» **WHAT YOU ARE ASKED TO DO**:
Your answer must be the data repeated exactly, with no pictures in it.

» **GIVEN MATERIAL**:
>>
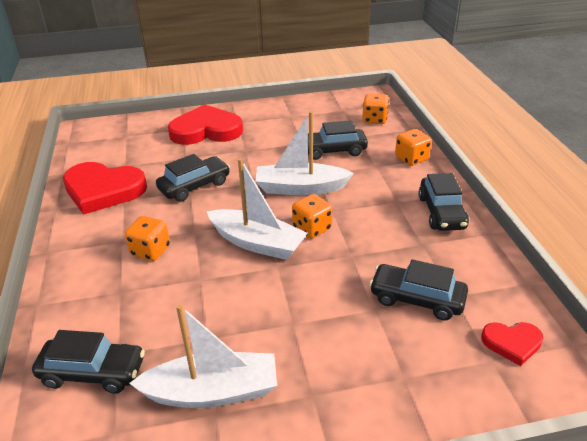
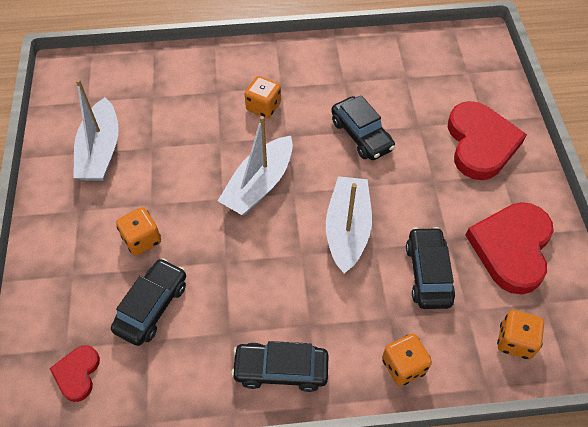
camera: 95 degrees right, 20 degrees up
(93, 372) = (139, 85): black car -> none
(103, 190) = (361, 66): red heart -> red heart (511, 248)
(312, 228) = (273, 232): orange dice -> orange dice (142, 240)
<<
» **OUTPUT**:
camera: 95 degrees right, 20 degrees up
(93, 372) = (139, 85): black car -> none
(103, 190) = (361, 66): red heart -> red heart (511, 248)
(312, 228) = (273, 232): orange dice -> orange dice (142, 240)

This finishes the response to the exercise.